DATASET CONTENT
[Start of Attachment]

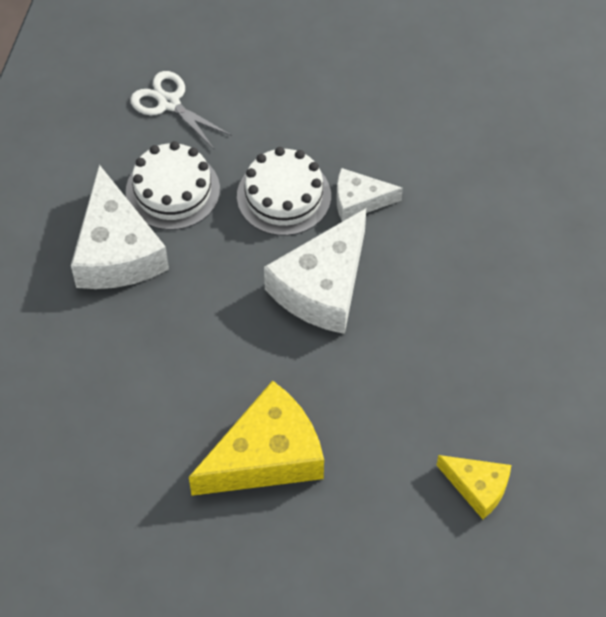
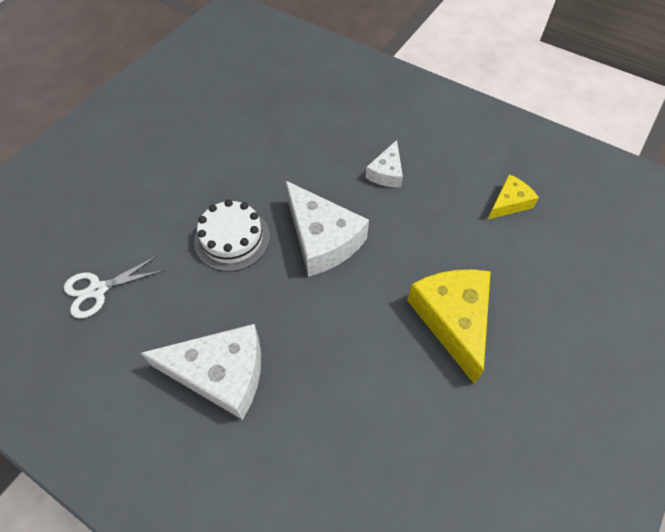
camera: 70 degrees left, 0 degrees up
(172, 190) = (185, 313): white cake -> none
(359, 200) = (261, 195): white cheese -> white cheese (386, 173)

[End of Attachment]

WHAT TO PRODUCE
The response should restate the material above word for word and contain no pictures.

ANSWER AREA
camera: 70 degrees left, 0 degrees up
(172, 190) = (185, 313): white cake -> none
(359, 200) = (261, 195): white cheese -> white cheese (386, 173)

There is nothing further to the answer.